*Goal of the exercise*
All entries need to be written out verbatim, with pictures omitted.

○ ○ ○ ○ ○

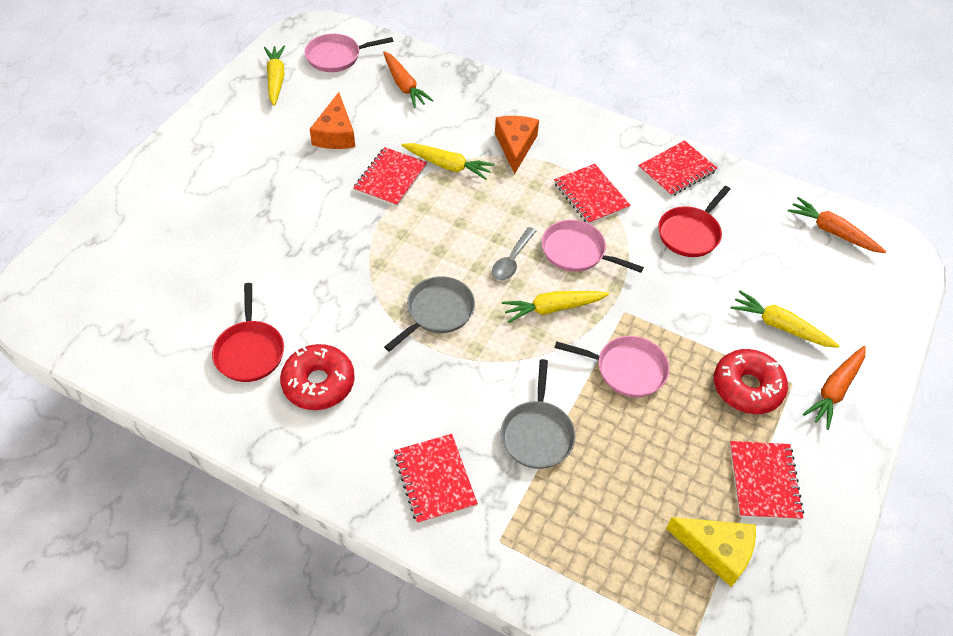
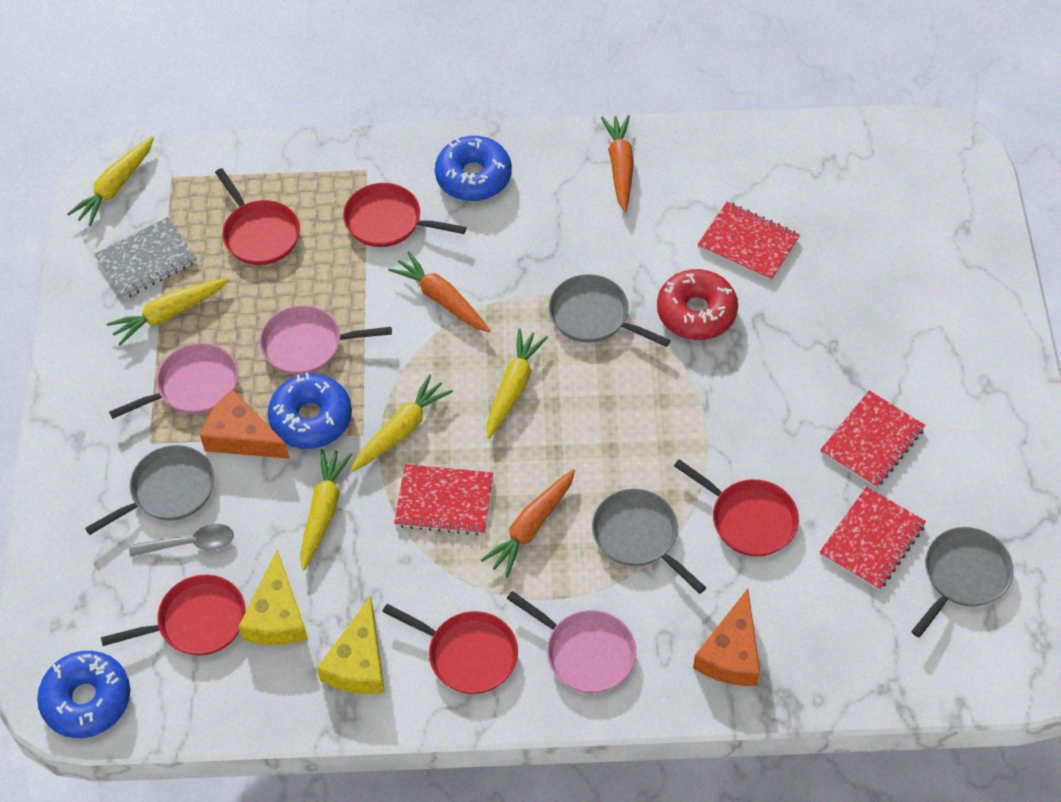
blue donut: 0 -> 3
grey notebook: 0 -> 1
grey pan: 2 -> 4
red donut: 2 -> 1
red notebook: 5 -> 4
red pan: 2 -> 5
yellow carrot: 4 -> 5
yellow cheese: 1 -> 2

○ ○ ○ ○ ○

*Task output*
blue donut: 0 -> 3
grey notebook: 0 -> 1
grey pan: 2 -> 4
red donut: 2 -> 1
red notebook: 5 -> 4
red pan: 2 -> 5
yellow carrot: 4 -> 5
yellow cheese: 1 -> 2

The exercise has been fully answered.